**TASK DESCRIPTION**:
What is needed is a word-for-word copy of the listing below, without pictures.

**INFORMATION SHOWN**:
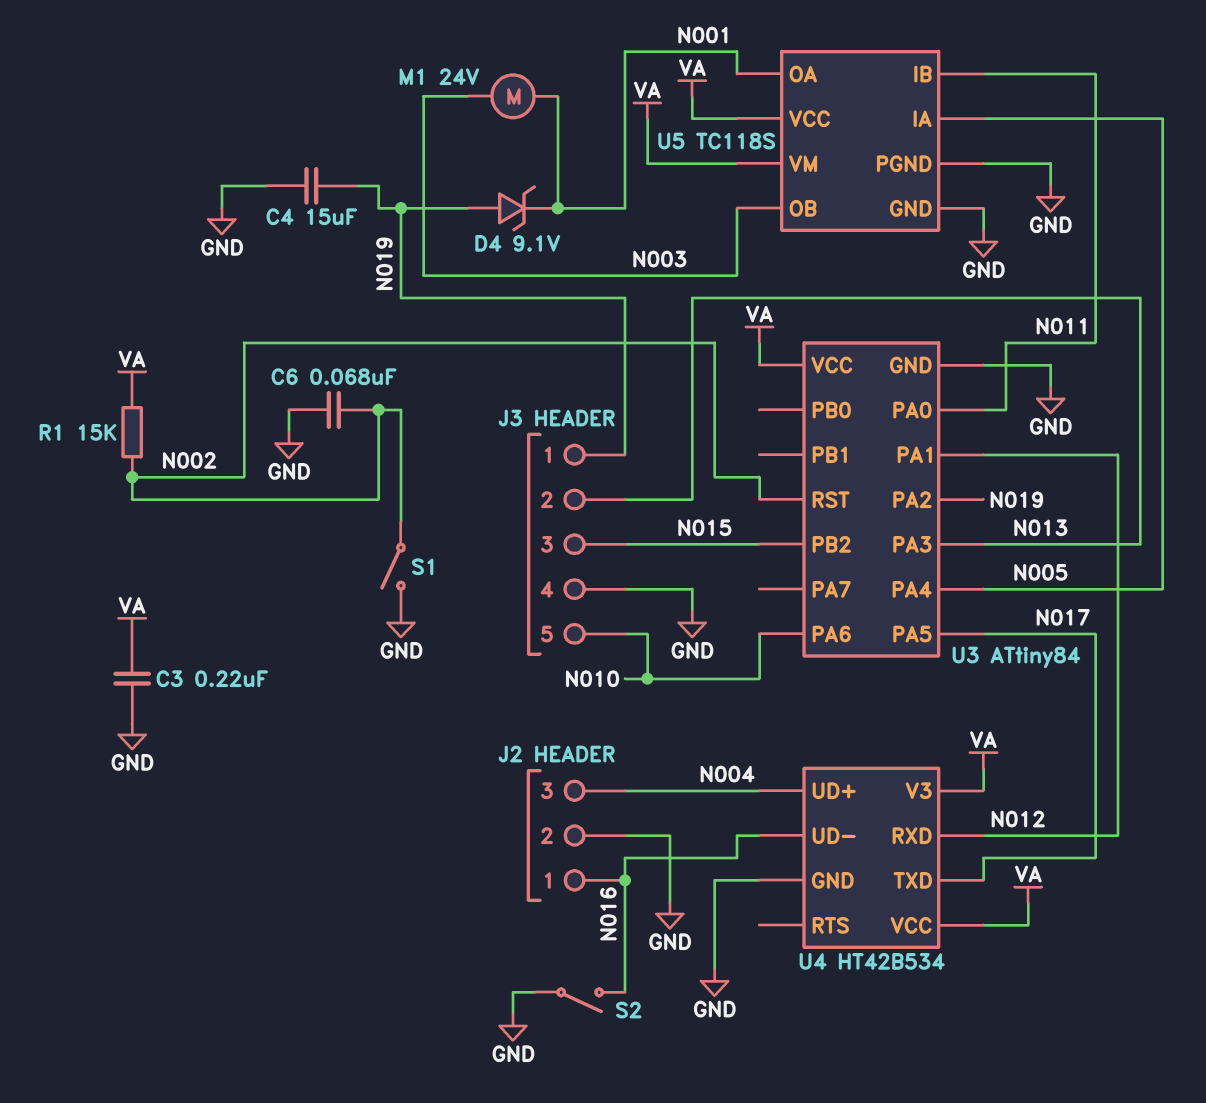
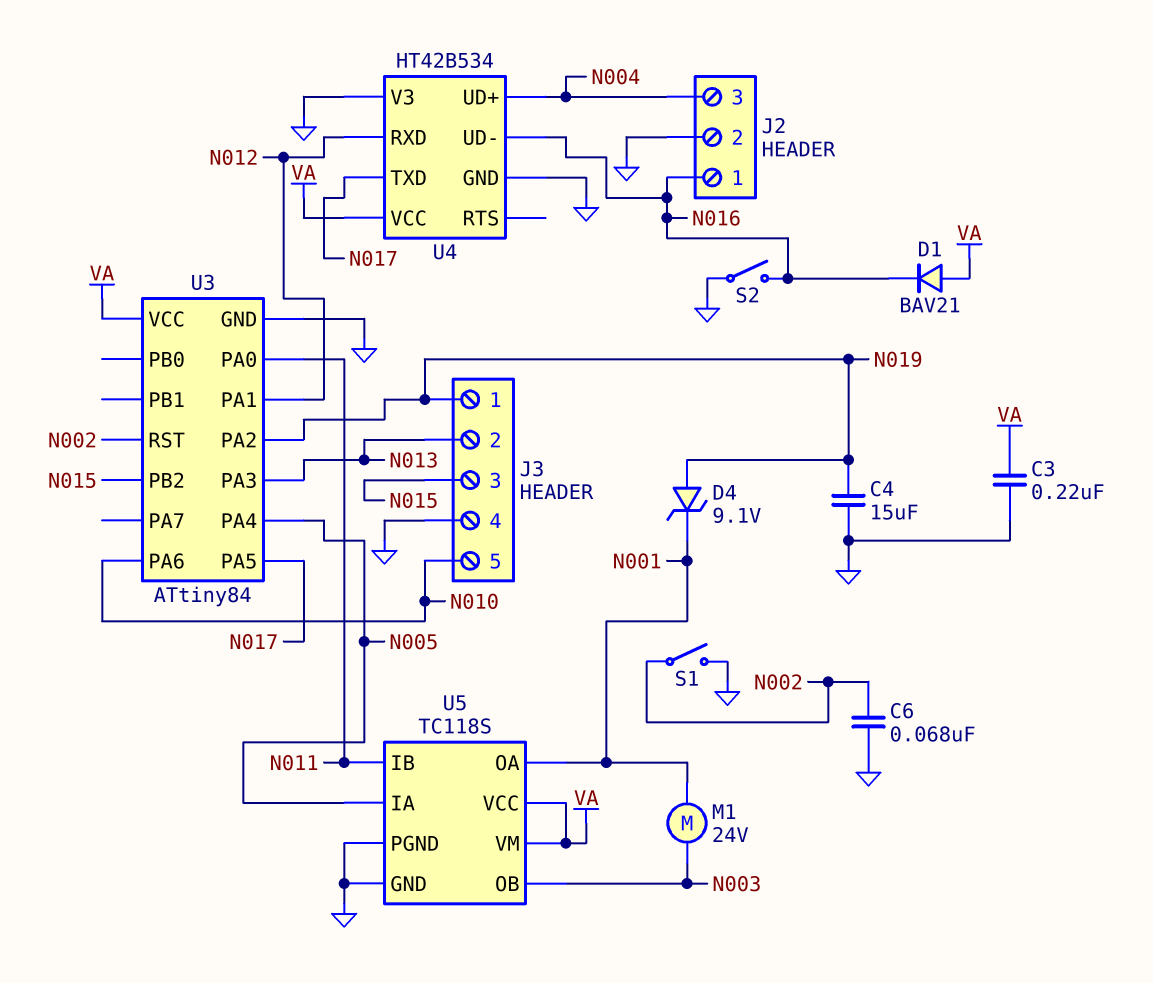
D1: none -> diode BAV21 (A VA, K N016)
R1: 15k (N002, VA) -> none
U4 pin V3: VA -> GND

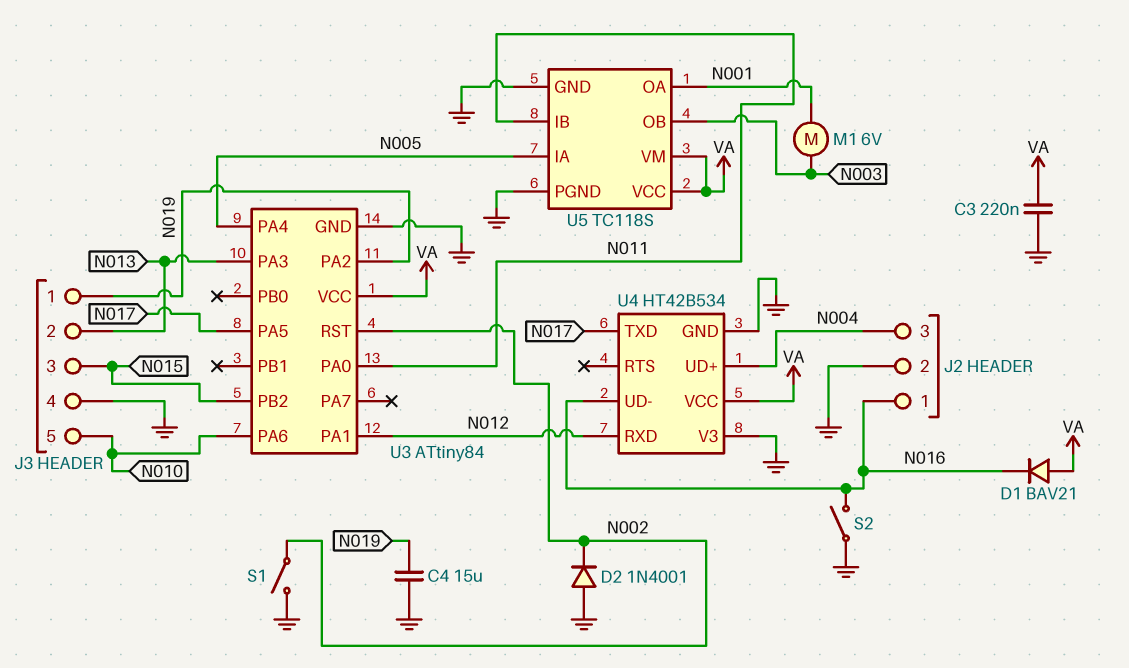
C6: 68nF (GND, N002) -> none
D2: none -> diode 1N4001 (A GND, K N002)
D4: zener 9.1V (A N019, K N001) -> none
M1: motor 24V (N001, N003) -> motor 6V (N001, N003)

**ANSWER TO THE EXERCISE**:
D1: none -> diode BAV21 (A VA, K N016)
R1: 15k (N002, VA) -> none
U4 pin V3: VA -> GND

C6: 68nF (GND, N002) -> none
D2: none -> diode 1N4001 (A GND, K N002)
D4: zener 9.1V (A N019, K N001) -> none
M1: motor 24V (N001, N003) -> motor 6V (N001, N003)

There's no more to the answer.